## ACTION ITEM
When you give the entries again, keep every word as it stands and drop the pictures.

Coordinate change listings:
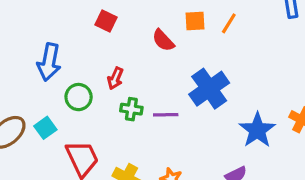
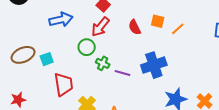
blue arrow: (49, 62) -> (61, 20), turned -130
red arrow: (115, 78) -> (100, 27), moved, size x1.5
green circle: (79, 97) -> (87, 47), moved

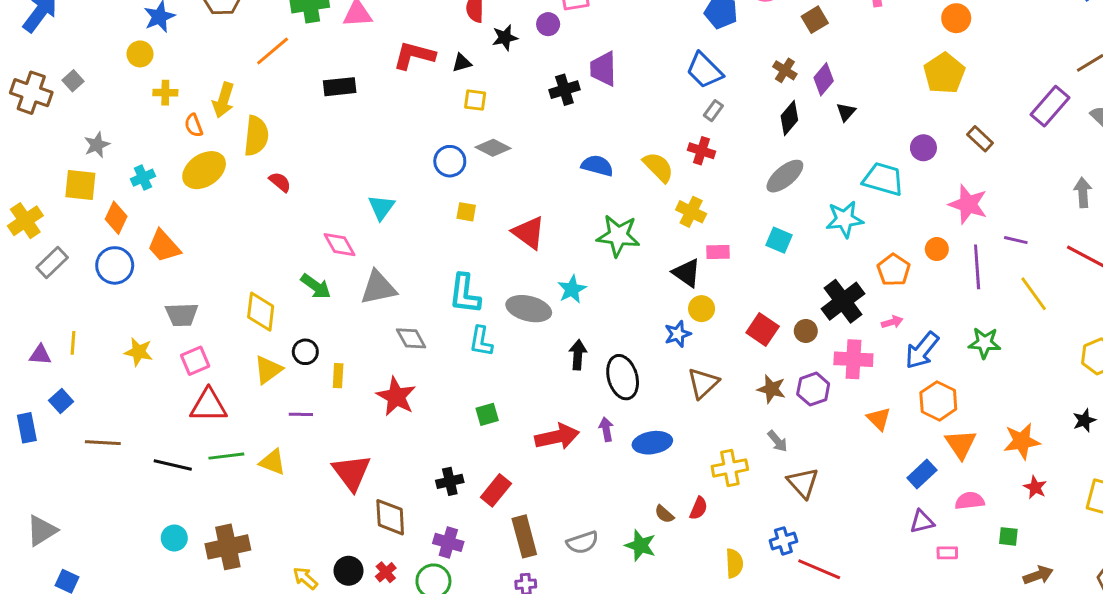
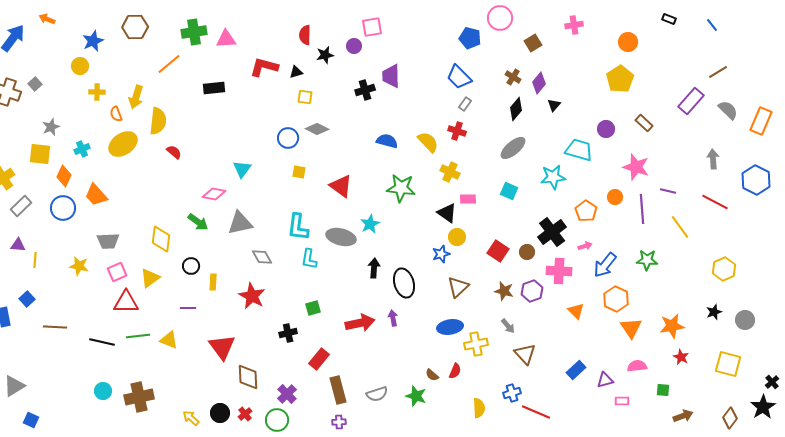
pink diamond: (340, 245) -> (214, 194), turned -50
purple triangle: (40, 355) -> (18, 245), moved
yellow triangle: (268, 370) -> (150, 278), moved
blue ellipse: (652, 443) -> (450, 327), moved
blue rectangle: (922, 474) -> (576, 370), moved
black cross: (450, 481) -> (288, 333), moved
purple cross: (448, 542) -> (287, 394), turned 30

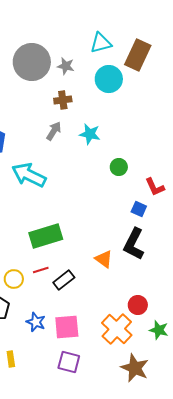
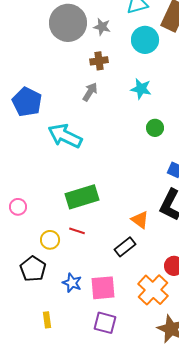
cyan star: (90, 134) -> (141, 89), moved
red line: (41, 270) -> (77, 231), turned 35
black rectangle: (64, 280) -> (125, 247), moved

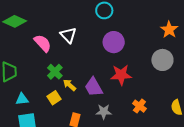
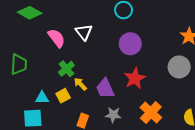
red star: (121, 75) -> (135, 78), turned -30
cyan triangle: (22, 99) -> (42, 98), moved
orange cross: (139, 106) -> (151, 112), size x1.5

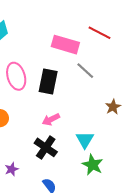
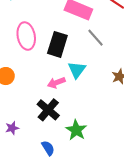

## EXPECTED ANSWER
blue arrow: (49, 62) -> (61, 20), turned -130
red arrow: (115, 78) -> (100, 27), moved, size x1.5
green circle: (79, 97) -> (87, 47), moved

pink diamond: (340, 245) -> (214, 194), turned -50
purple triangle: (40, 355) -> (18, 245), moved
yellow triangle: (268, 370) -> (150, 278), moved
blue ellipse: (652, 443) -> (450, 327), moved
blue rectangle: (922, 474) -> (576, 370), moved
black cross: (450, 481) -> (288, 333), moved
purple cross: (448, 542) -> (287, 394), turned 30

cyan star: (90, 134) -> (141, 89), moved
red line: (41, 270) -> (77, 231), turned 35
black rectangle: (64, 280) -> (125, 247), moved

red star: (121, 75) -> (135, 78), turned -30
cyan triangle: (22, 99) -> (42, 98), moved
orange cross: (139, 106) -> (151, 112), size x1.5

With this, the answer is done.